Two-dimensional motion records

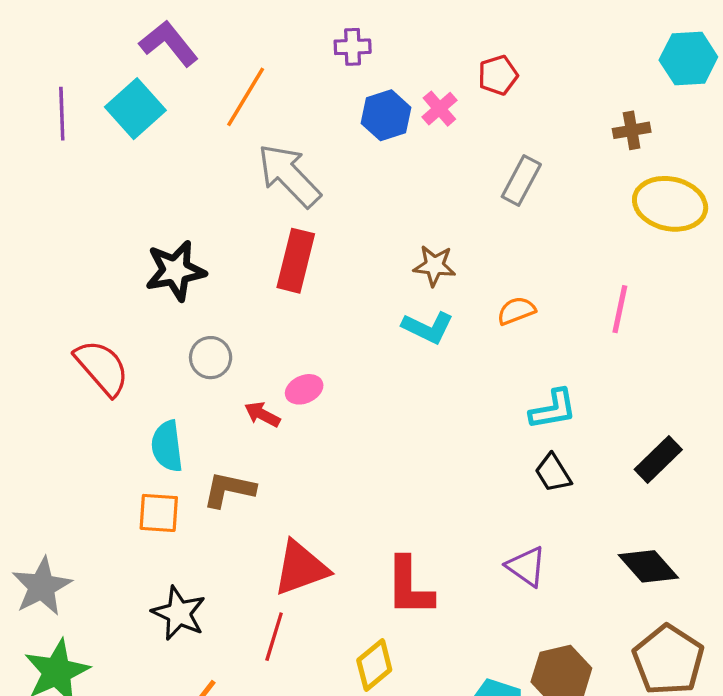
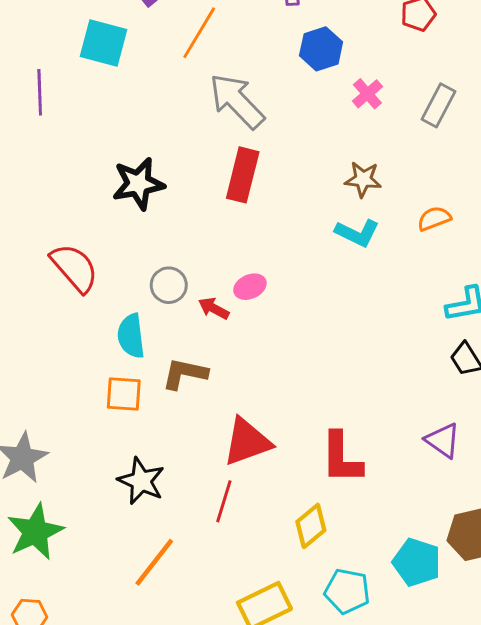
cyan square: (135, 109) -> (103, 43), turned -33
pink cross: (439, 109) -> (367, 94), moved
purple line: (62, 114) -> (40, 92), moved
gray circle: (211, 358) -> (169, 285), moved

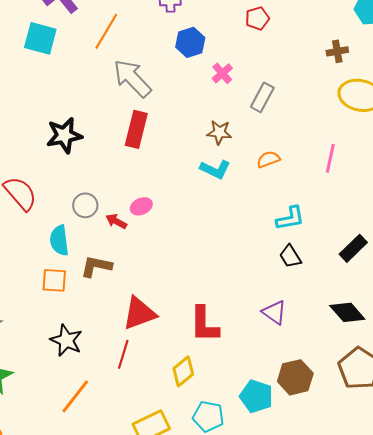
gray rectangle: (438, 105) -> (262, 97), moved

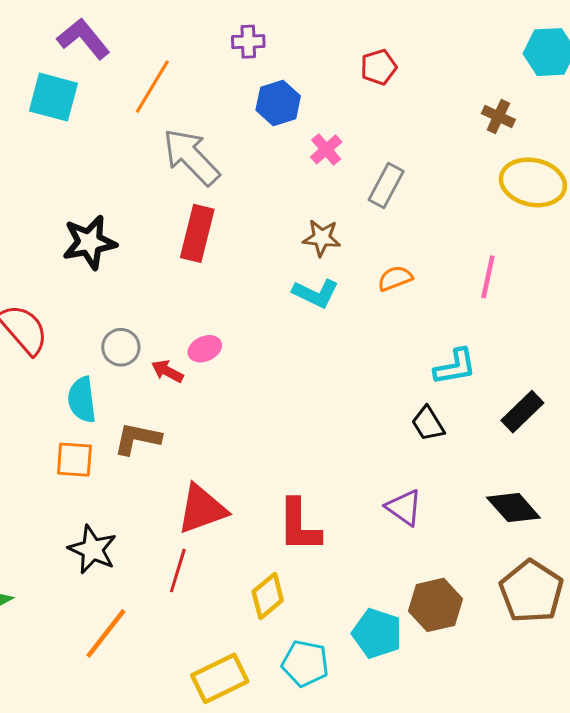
brown cross: (337, 51) -> (498, 117), turned 35
cyan L-shape: (290, 218) -> (455, 367), moved

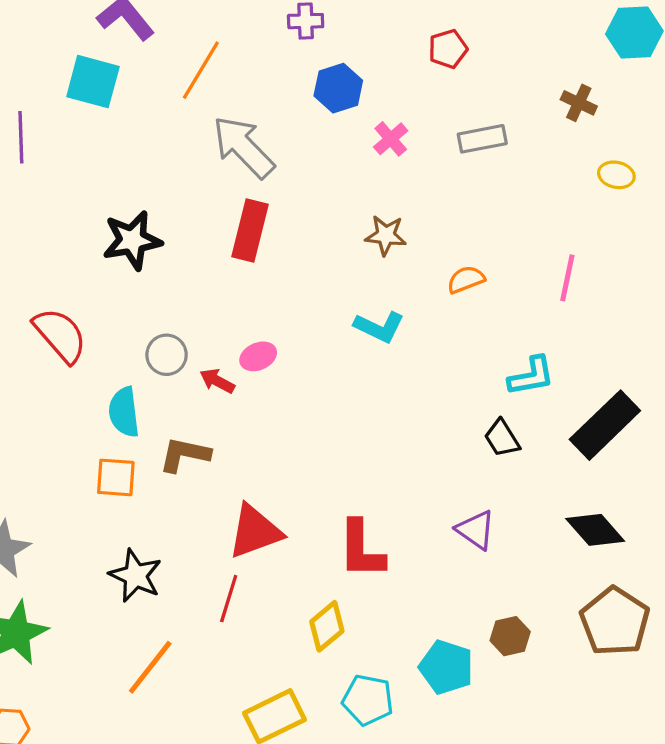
yellow ellipse: (533, 182) -> (616, 175), size x0.5
gray rectangle: (386, 185) -> (482, 139), moved, turned 51
cyan L-shape: (316, 293) -> (379, 327), moved
black rectangle: (522, 412) -> (605, 425), size x1.5
brown hexagon: (436, 605) -> (510, 636), size x0.7

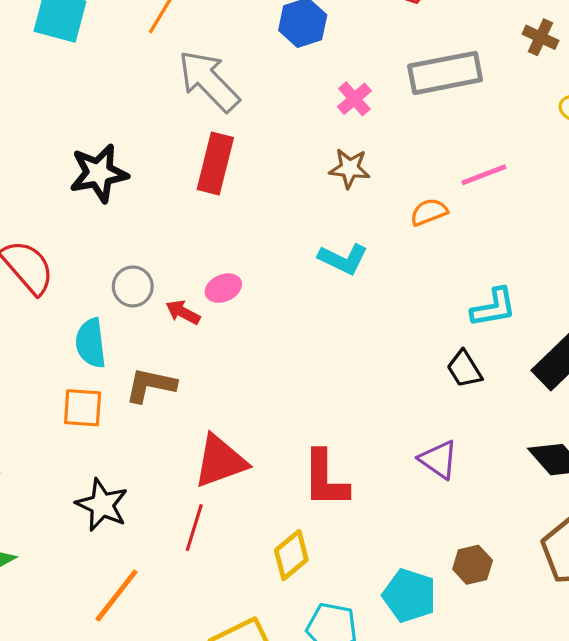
pink cross: (391, 139) -> (354, 99), moved
gray rectangle: (482, 139) -> (445, 73), size x1.5
pink line: (567, 278) -> (484, 175), moved, turned 57

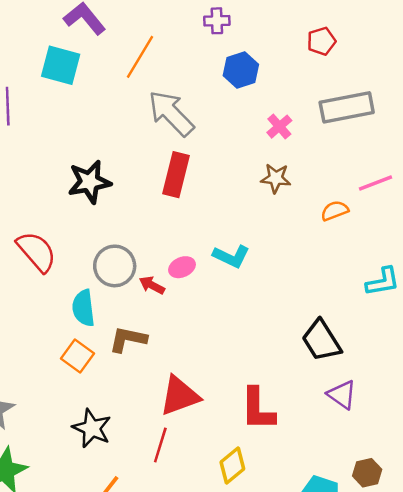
cyan L-shape: (343, 259) -> (231, 256), moved
gray circle: (133, 286) -> (115, 266), size x1.4
black trapezoid: (464, 369) -> (321, 340), moved, size x1.5
orange square: (83, 408) -> (77, 356), turned 32

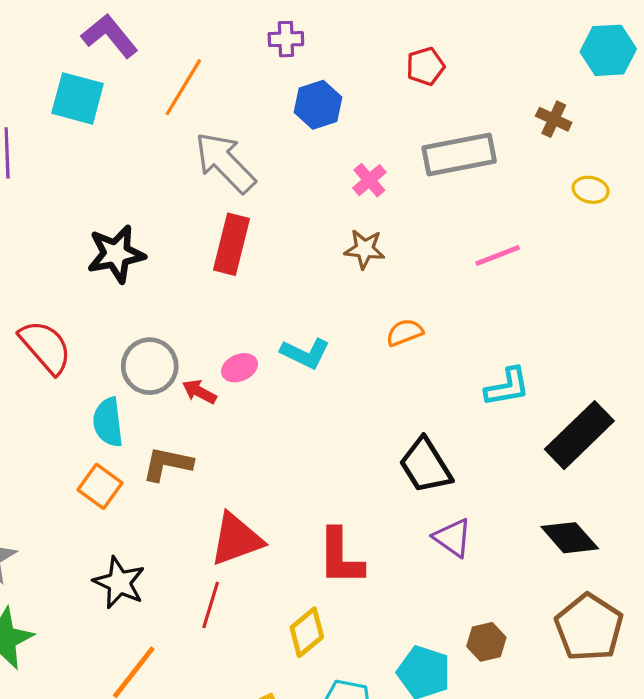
orange semicircle: (335, 211) -> (405, 332), moved

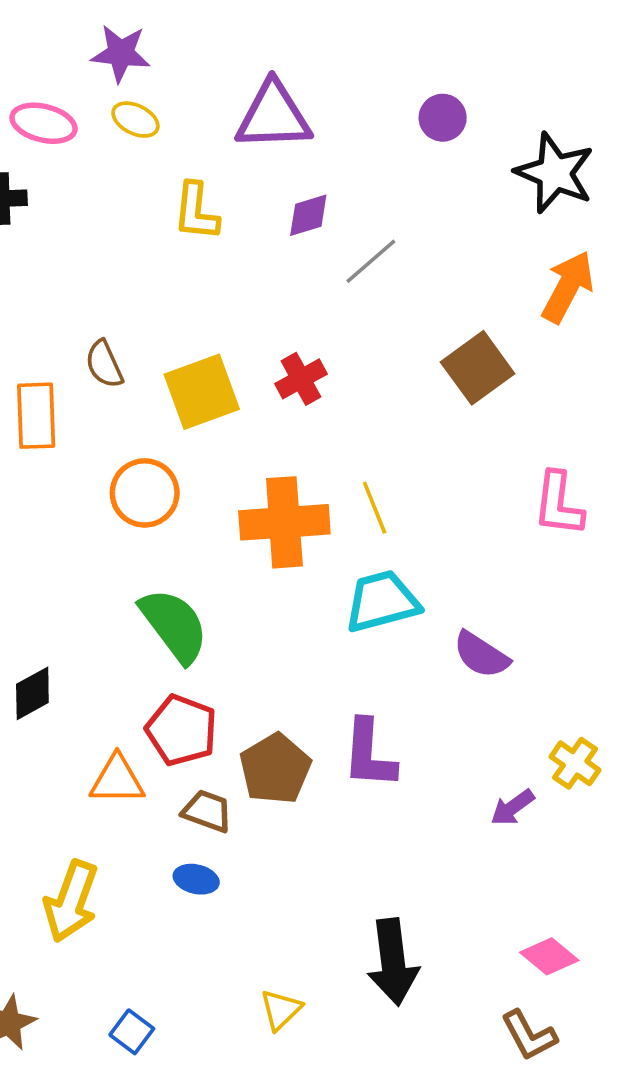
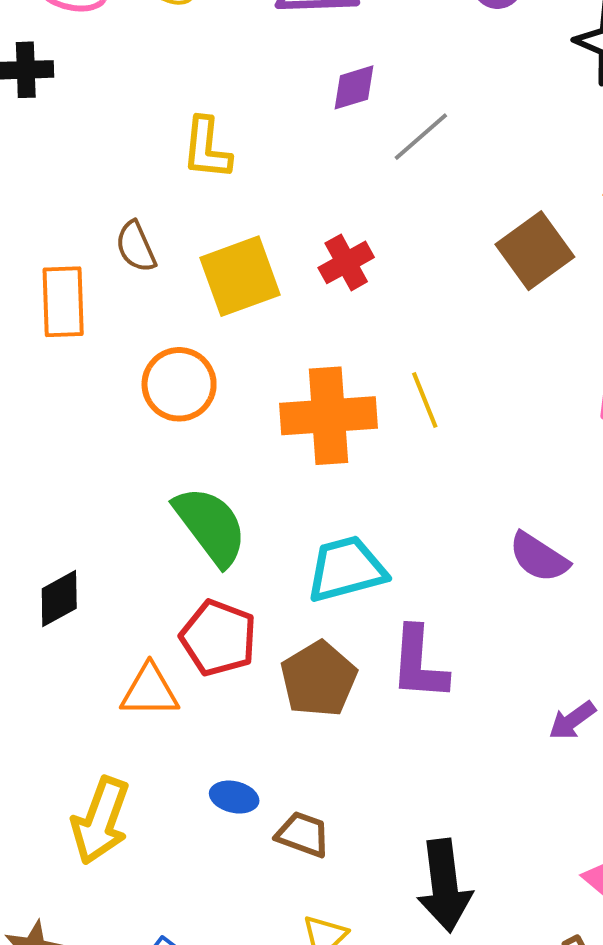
yellow L-shape: (196, 212) -> (207, 148), moved
cyan trapezoid: (382, 601) -> (346, 569), moved
brown trapezoid: (207, 811) -> (303, 834), moved

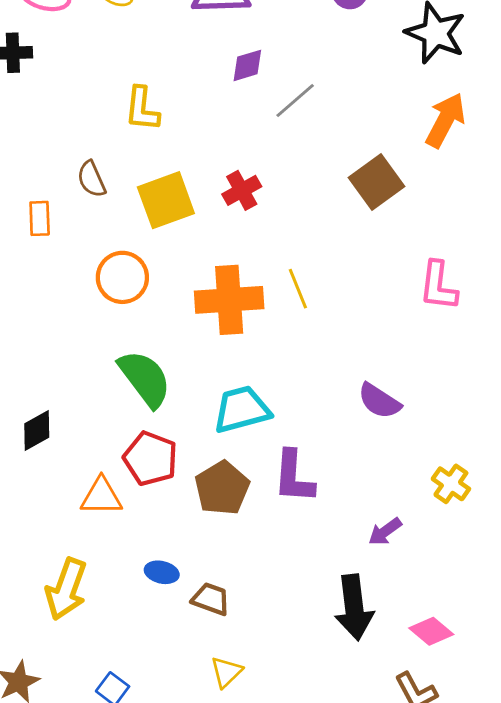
orange rectangle: (63, 302) -> (40, 218), size x0.7
purple arrow: (572, 720) -> (385, 532), moved
black arrow: (444, 885) -> (354, 607), moved

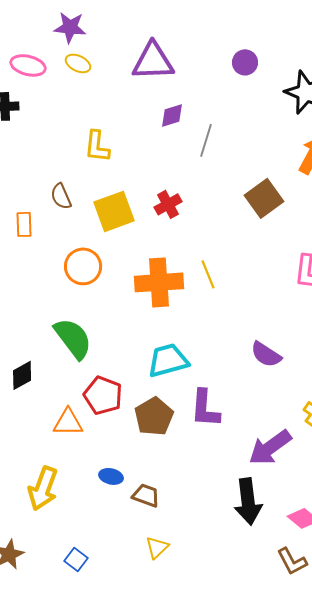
gray line: (295, 101) -> (206, 140), turned -32
green semicircle: (145, 379) -> (73, 338), moved
purple arrow: (385, 532) -> (270, 447), size x1.8

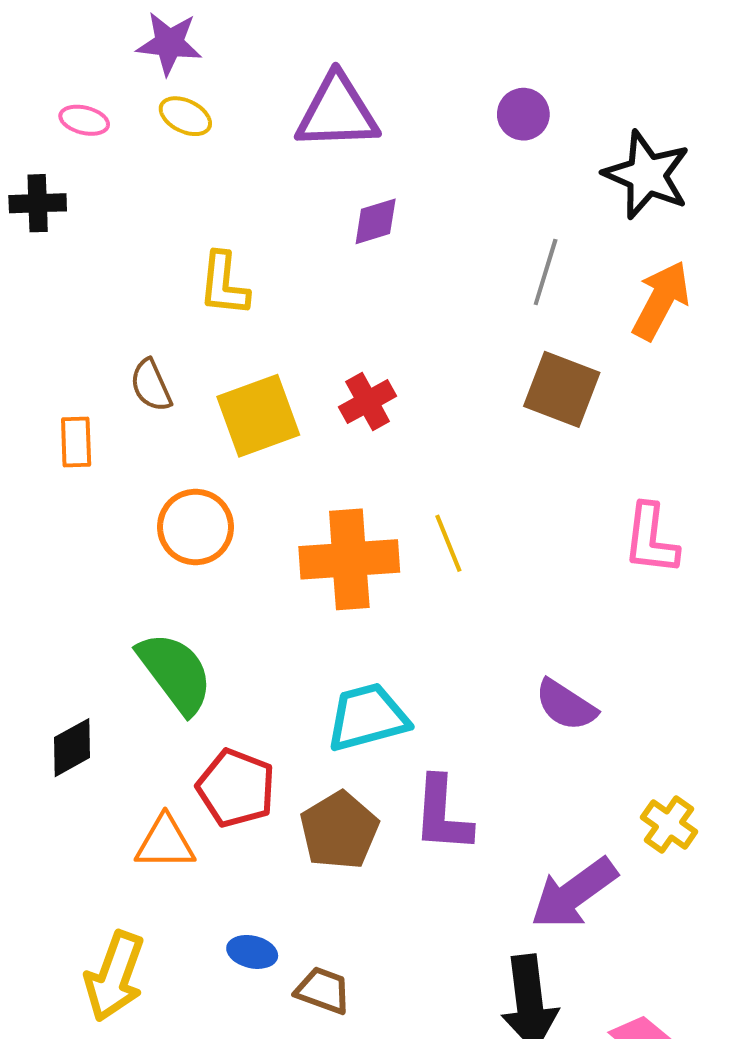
pink ellipse: (28, 65) -> (84, 120), size x0.7
gray line: (206, 140) -> (546, 272), moved
brown square: (264, 198) -> (562, 389), turned -33

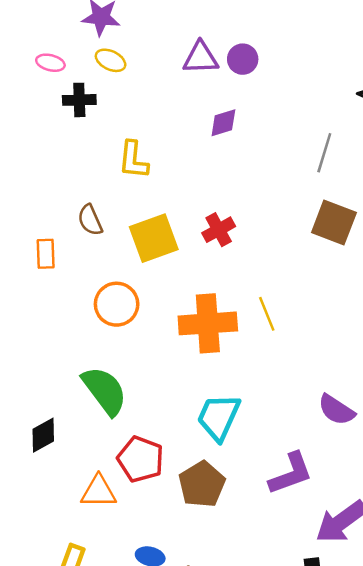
purple triangle: (337, 112) -> (201, 58), size x0.7
purple circle: (523, 114) -> (243, 59), moved
black cross: (38, 203) -> (79, 100), moved
cyan trapezoid: (368, 717) -> (219, 417), turned -51
purple L-shape: (442, 814) -> (291, 474), moved, turned -114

REQUIRED WORK: Every record above should be set down exactly, with the pictures left out.

REPLY TO THE EXERCISE:
cyan square: (135, 109) -> (103, 43), turned -33
pink cross: (439, 109) -> (367, 94), moved
purple line: (62, 114) -> (40, 92), moved
gray circle: (211, 358) -> (169, 285), moved

gray rectangle: (438, 105) -> (262, 97), moved

brown cross: (337, 51) -> (498, 117), turned 35
cyan L-shape: (290, 218) -> (455, 367), moved

yellow ellipse: (533, 182) -> (616, 175), size x0.5
gray rectangle: (386, 185) -> (482, 139), moved, turned 51
cyan L-shape: (316, 293) -> (379, 327), moved
black rectangle: (522, 412) -> (605, 425), size x1.5
brown hexagon: (436, 605) -> (510, 636), size x0.7

pink cross: (391, 139) -> (354, 99), moved
gray rectangle: (482, 139) -> (445, 73), size x1.5
pink line: (567, 278) -> (484, 175), moved, turned 57

cyan L-shape: (343, 259) -> (231, 256), moved
gray circle: (133, 286) -> (115, 266), size x1.4
black trapezoid: (464, 369) -> (321, 340), moved, size x1.5
orange square: (83, 408) -> (77, 356), turned 32

orange semicircle: (335, 211) -> (405, 332), moved

yellow L-shape: (196, 212) -> (207, 148), moved
cyan trapezoid: (382, 601) -> (346, 569), moved
brown trapezoid: (207, 811) -> (303, 834), moved

orange rectangle: (63, 302) -> (40, 218), size x0.7
purple arrow: (572, 720) -> (385, 532), moved
black arrow: (444, 885) -> (354, 607), moved

gray line: (295, 101) -> (206, 140), turned -32
green semicircle: (145, 379) -> (73, 338), moved
purple arrow: (385, 532) -> (270, 447), size x1.8

pink ellipse: (28, 65) -> (84, 120), size x0.7
gray line: (206, 140) -> (546, 272), moved
brown square: (264, 198) -> (562, 389), turned -33

purple triangle: (337, 112) -> (201, 58), size x0.7
purple circle: (523, 114) -> (243, 59), moved
black cross: (38, 203) -> (79, 100), moved
cyan trapezoid: (368, 717) -> (219, 417), turned -51
purple L-shape: (442, 814) -> (291, 474), moved, turned -114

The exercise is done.